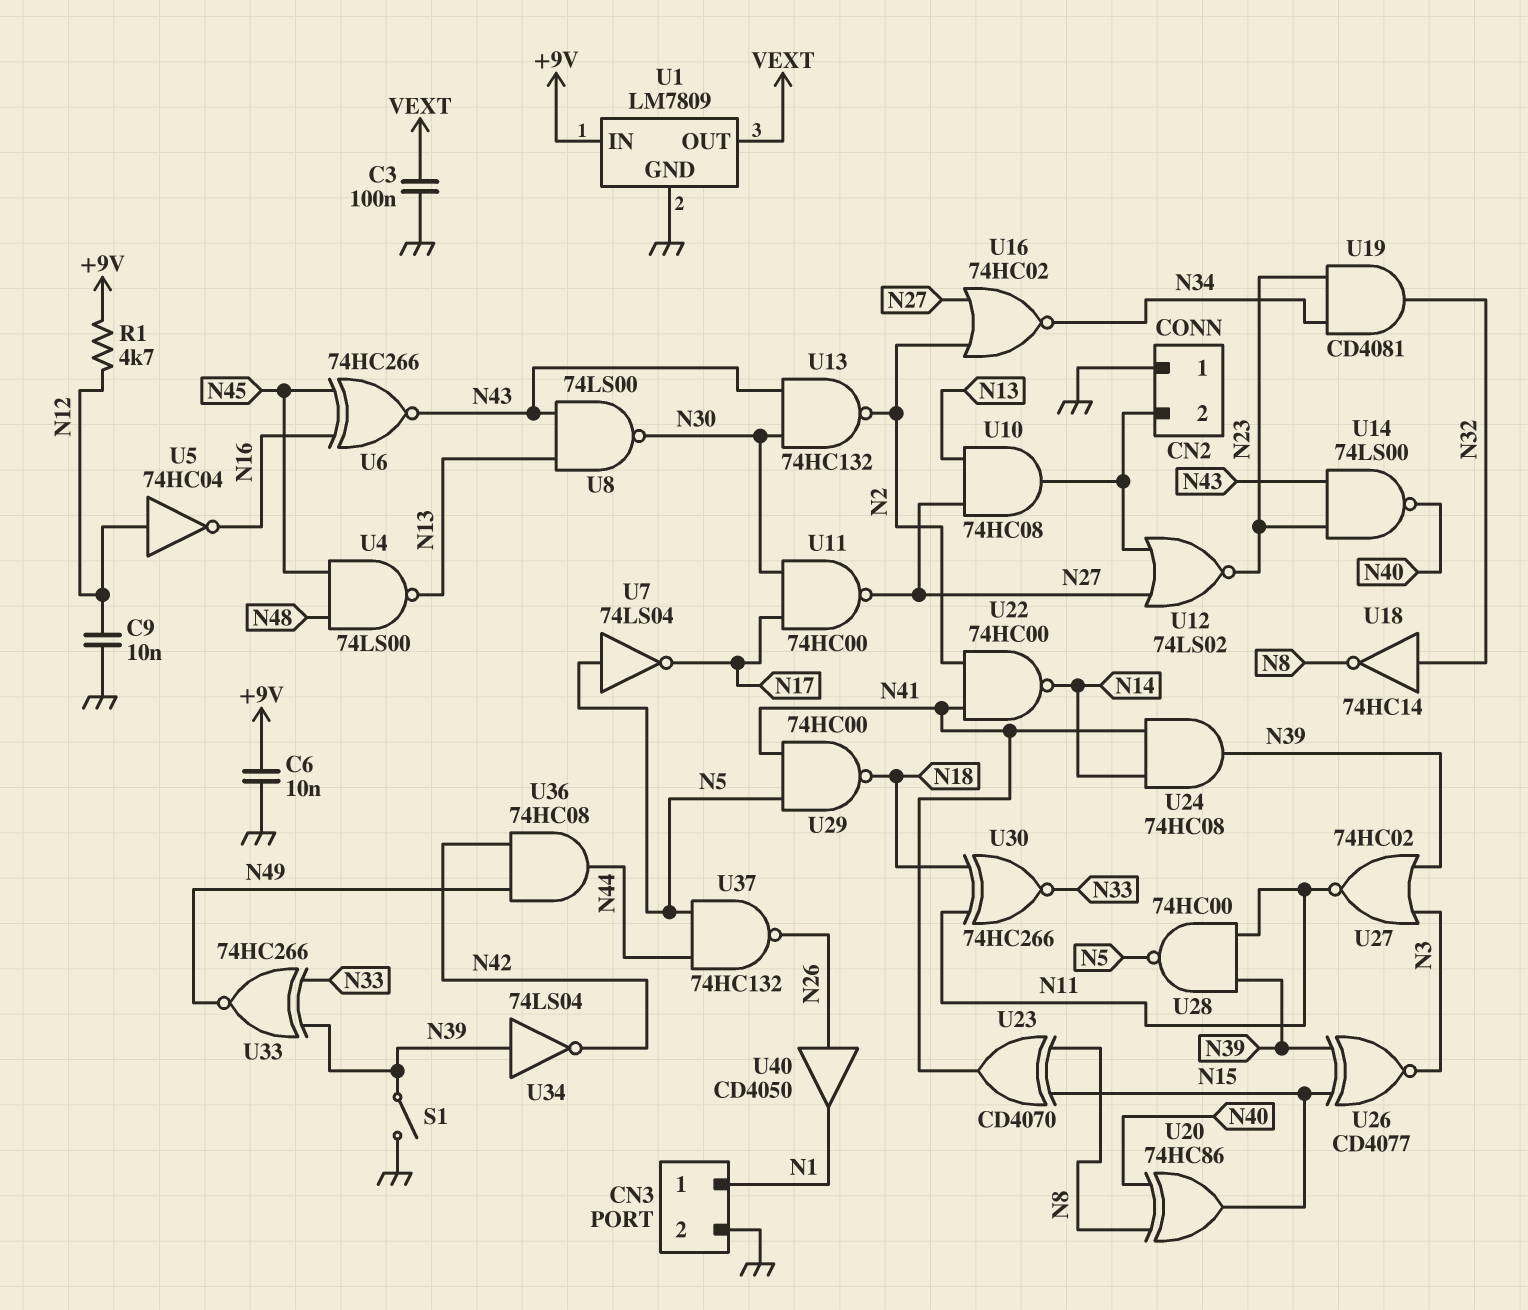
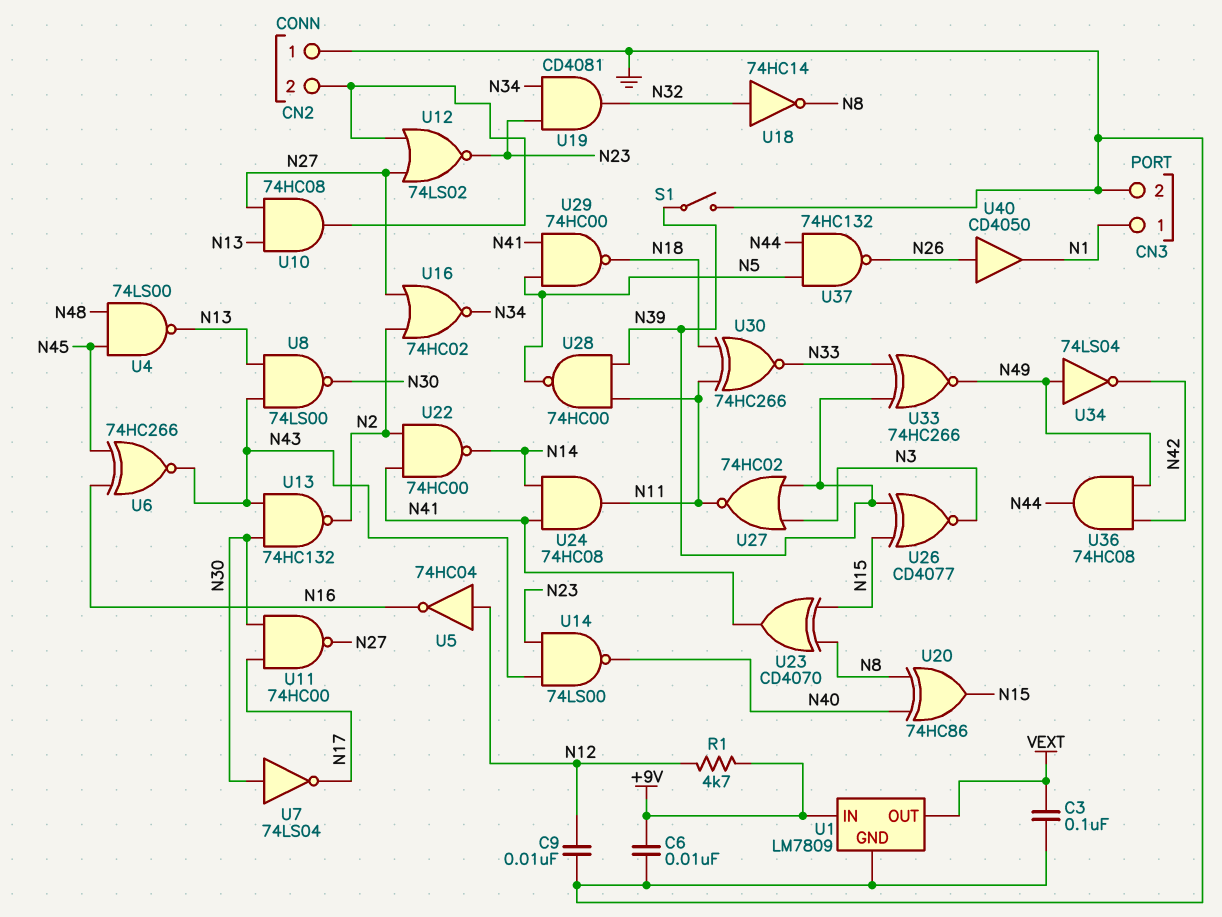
U7: NOT 74LS04 (in N5, out N17) -> NOT 74LS04 (in N30, out N17)
U24: AND 74HC08 (in N14, in N41, out N39) -> AND 74HC08 (in N14, in N41, out N11)
U34: NOT 74LS04 (in N39, out N42) -> NOT 74LS04 (in N49, out N42)

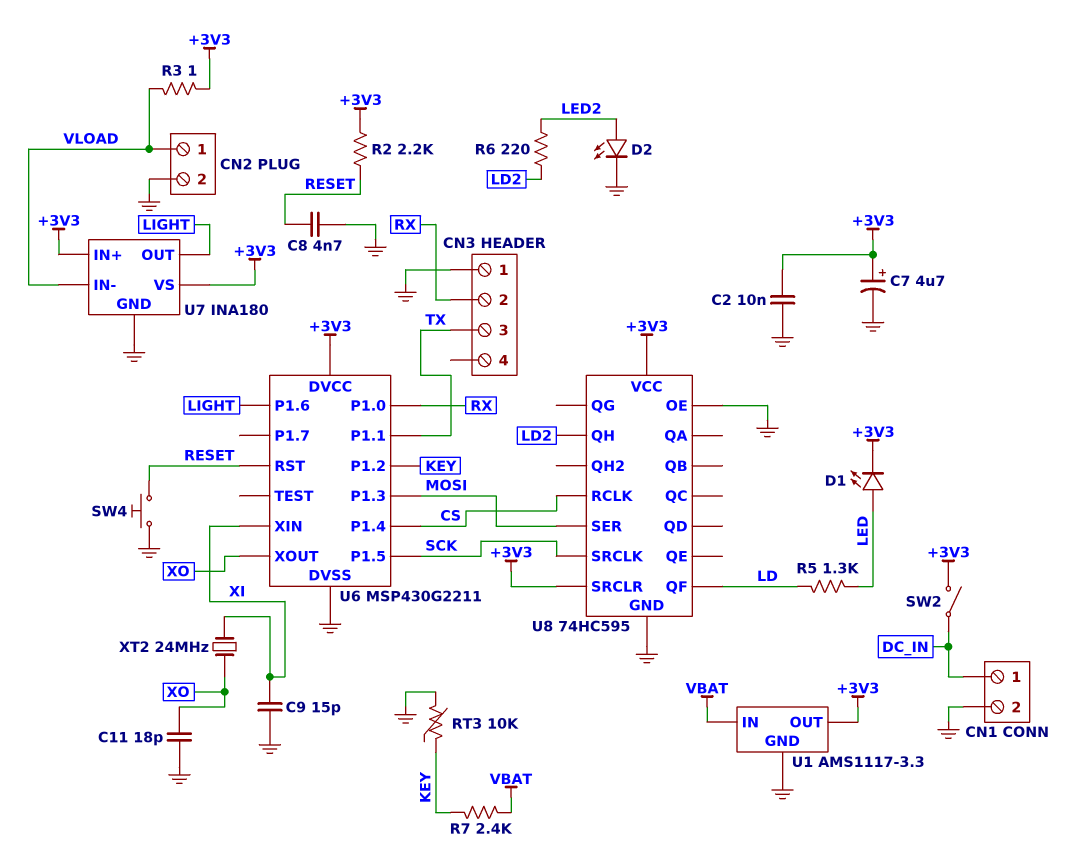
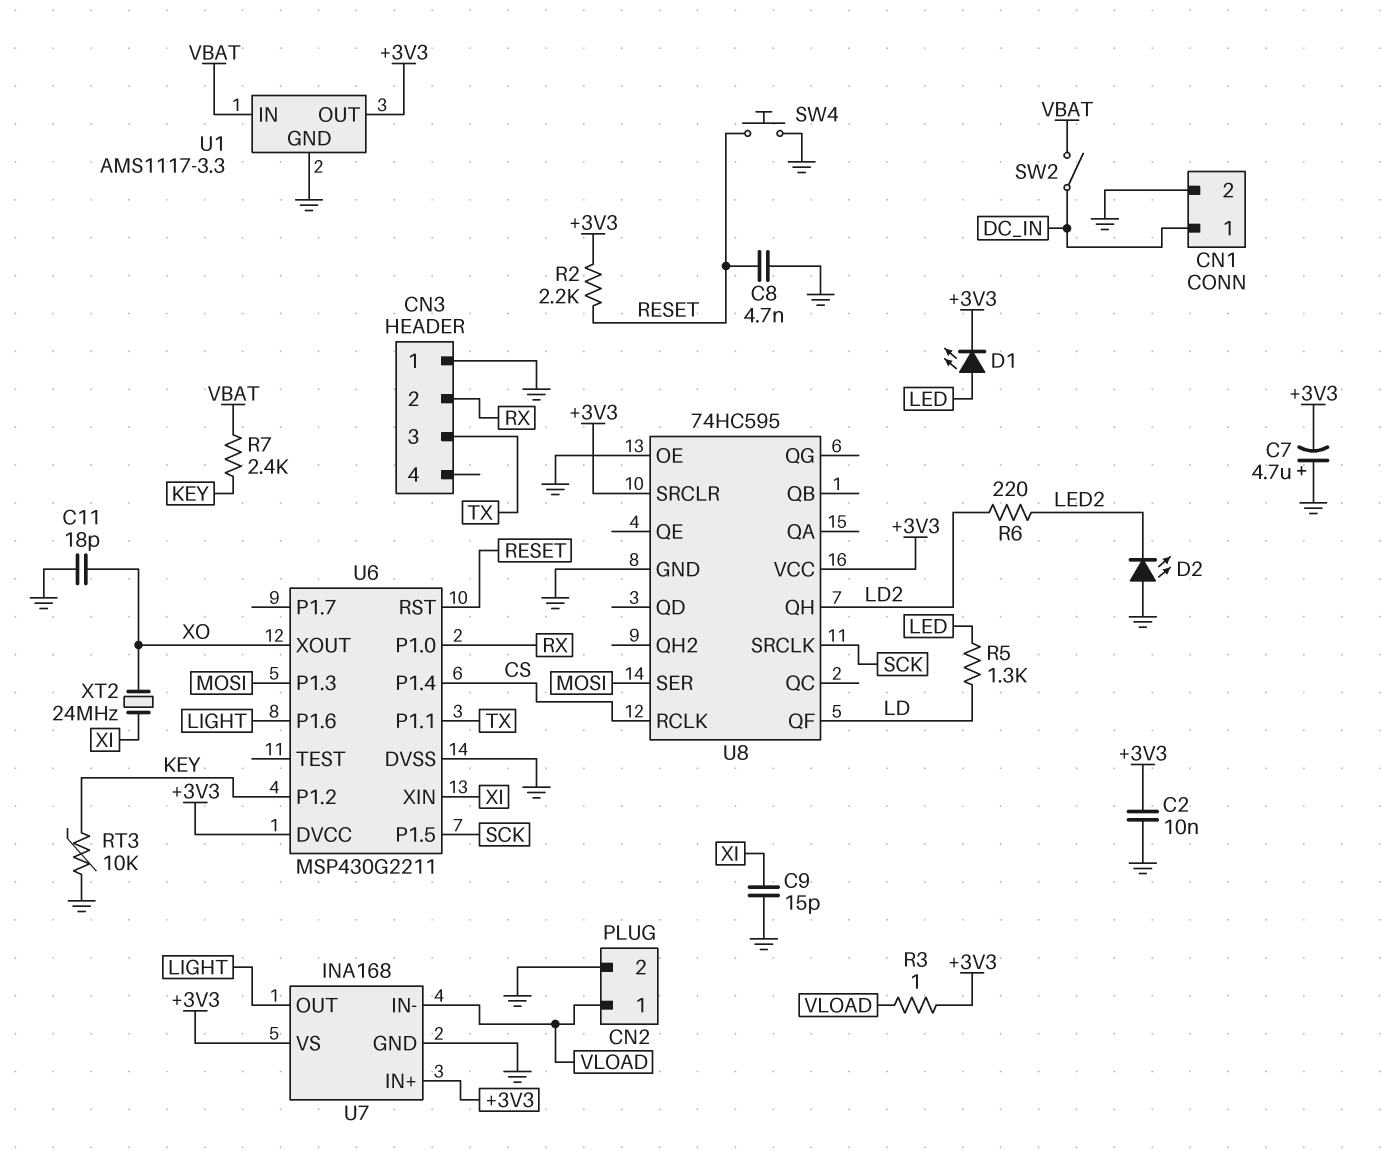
C7: 4.7uF (plus +3V3, minus GND) -> 4.7uF (plus GND, minus +3V3)
D2: LED (A LED2, K GND) -> LED (A GND, K LED2)
SW2: switch (+3V3, DC_IN) -> switch (DC_IN, VBAT)
U7: INA180 -> INA168

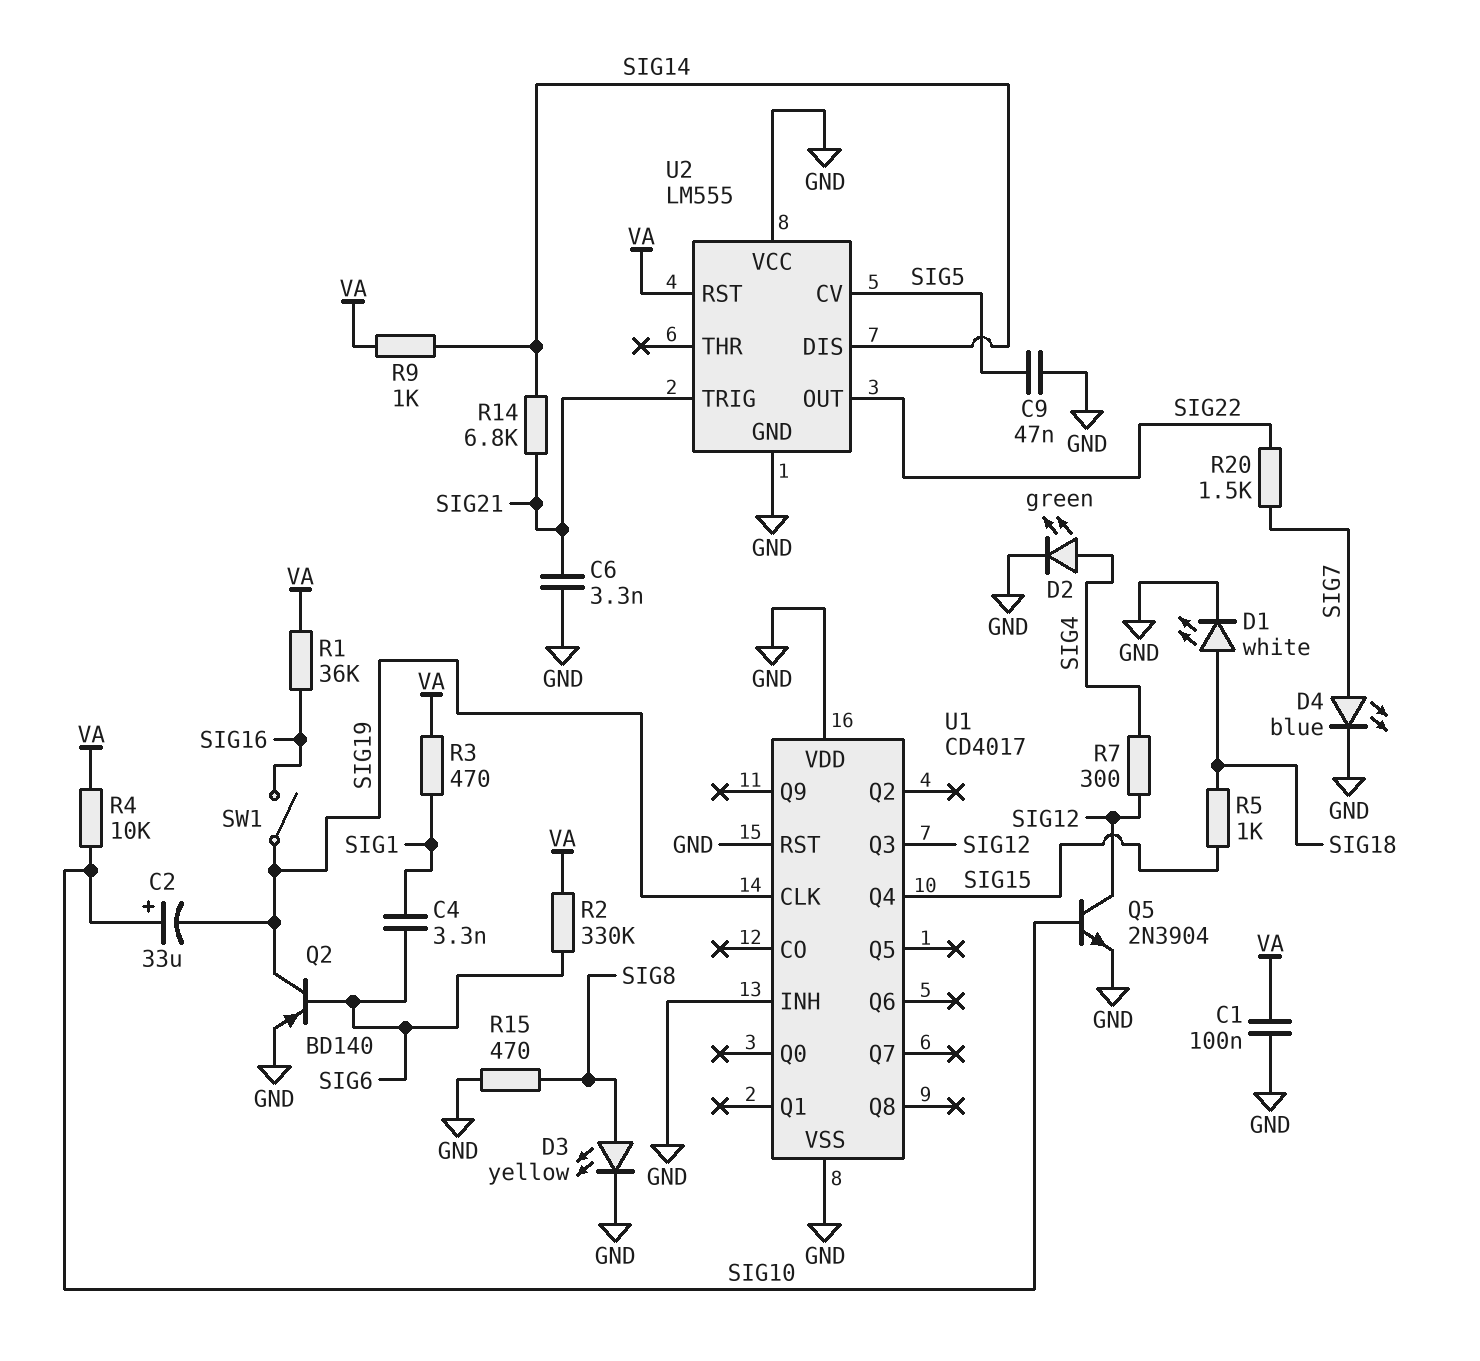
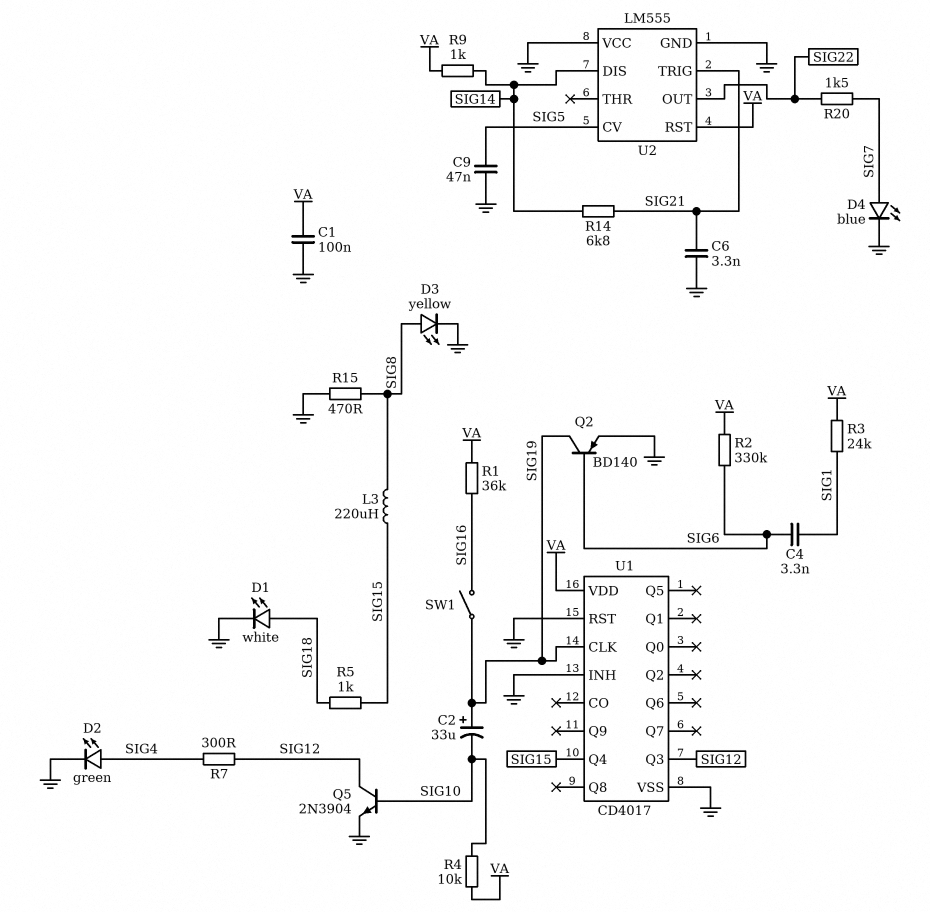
C2: 33uF (plus SIG10, minus SIG19) -> 33uF (plus SIG19, minus SIG10)
L3: none -> 220uH (SIG8, SIG15)
R3: 470 (SIG1, VA) -> 24k (SIG1, VA)
U1 pin VDD: GND -> VA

Exercise:
Copy exactly, and copy only, the lines from the one bearing "U24: AND 74HC08" through the closing line of the material, with both ends kept and pictures removed.

Problem solution:
U24: AND 74HC08 (in N14, in N41, out N39) -> AND 74HC08 (in N14, in N41, out N11)
U34: NOT 74LS04 (in N39, out N42) -> NOT 74LS04 (in N49, out N42)

C7: 4.7uF (plus +3V3, minus GND) -> 4.7uF (plus GND, minus +3V3)
D2: LED (A LED2, K GND) -> LED (A GND, K LED2)
SW2: switch (+3V3, DC_IN) -> switch (DC_IN, VBAT)
U7: INA180 -> INA168

C2: 33uF (plus SIG10, minus SIG19) -> 33uF (plus SIG19, minus SIG10)
L3: none -> 220uH (SIG8, SIG15)
R3: 470 (SIG1, VA) -> 24k (SIG1, VA)
U1 pin VDD: GND -> VA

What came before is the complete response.